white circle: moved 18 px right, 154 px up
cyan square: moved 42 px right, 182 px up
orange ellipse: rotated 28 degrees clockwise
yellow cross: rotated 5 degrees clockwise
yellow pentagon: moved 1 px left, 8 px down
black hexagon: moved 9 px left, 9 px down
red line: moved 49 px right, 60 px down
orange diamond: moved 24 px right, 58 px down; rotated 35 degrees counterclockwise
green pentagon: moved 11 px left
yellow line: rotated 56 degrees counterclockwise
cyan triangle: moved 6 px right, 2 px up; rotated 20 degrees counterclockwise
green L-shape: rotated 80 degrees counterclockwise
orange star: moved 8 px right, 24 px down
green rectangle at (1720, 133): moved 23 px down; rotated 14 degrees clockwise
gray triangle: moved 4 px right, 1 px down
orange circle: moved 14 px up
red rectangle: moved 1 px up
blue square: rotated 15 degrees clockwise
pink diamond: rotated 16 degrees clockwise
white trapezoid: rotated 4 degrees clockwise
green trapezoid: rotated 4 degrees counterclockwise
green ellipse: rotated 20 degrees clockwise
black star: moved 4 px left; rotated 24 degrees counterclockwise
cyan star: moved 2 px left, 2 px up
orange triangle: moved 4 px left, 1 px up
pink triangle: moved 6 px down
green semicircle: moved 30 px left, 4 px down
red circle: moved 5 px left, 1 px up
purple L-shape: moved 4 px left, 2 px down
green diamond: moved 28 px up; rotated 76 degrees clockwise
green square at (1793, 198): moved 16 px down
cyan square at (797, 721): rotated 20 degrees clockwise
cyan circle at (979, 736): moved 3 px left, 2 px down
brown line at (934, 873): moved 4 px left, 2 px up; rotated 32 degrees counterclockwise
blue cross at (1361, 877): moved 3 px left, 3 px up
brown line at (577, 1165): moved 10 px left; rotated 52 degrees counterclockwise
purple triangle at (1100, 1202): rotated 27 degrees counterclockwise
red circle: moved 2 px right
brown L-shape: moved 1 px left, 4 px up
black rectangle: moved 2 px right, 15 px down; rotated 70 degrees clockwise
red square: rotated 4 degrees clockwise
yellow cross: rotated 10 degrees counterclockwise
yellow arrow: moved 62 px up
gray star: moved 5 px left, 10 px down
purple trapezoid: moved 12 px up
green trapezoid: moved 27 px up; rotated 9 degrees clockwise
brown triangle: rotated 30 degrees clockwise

□ □ □

Your instructions:
From the line containing "orange star: moved 8 px right, 24 px down" down to the line containing "cyan star: moved 2 px left, 2 px up" in the material above, reproduce every line exactly, including the two end lines.

Answer below:
orange star: moved 8 px right, 24 px down
green rectangle at (1720, 133): moved 23 px down; rotated 14 degrees clockwise
gray triangle: moved 4 px right, 1 px down
orange circle: moved 14 px up
red rectangle: moved 1 px up
blue square: rotated 15 degrees clockwise
pink diamond: rotated 16 degrees clockwise
white trapezoid: rotated 4 degrees clockwise
green trapezoid: rotated 4 degrees counterclockwise
green ellipse: rotated 20 degrees clockwise
black star: moved 4 px left; rotated 24 degrees counterclockwise
cyan star: moved 2 px left, 2 px up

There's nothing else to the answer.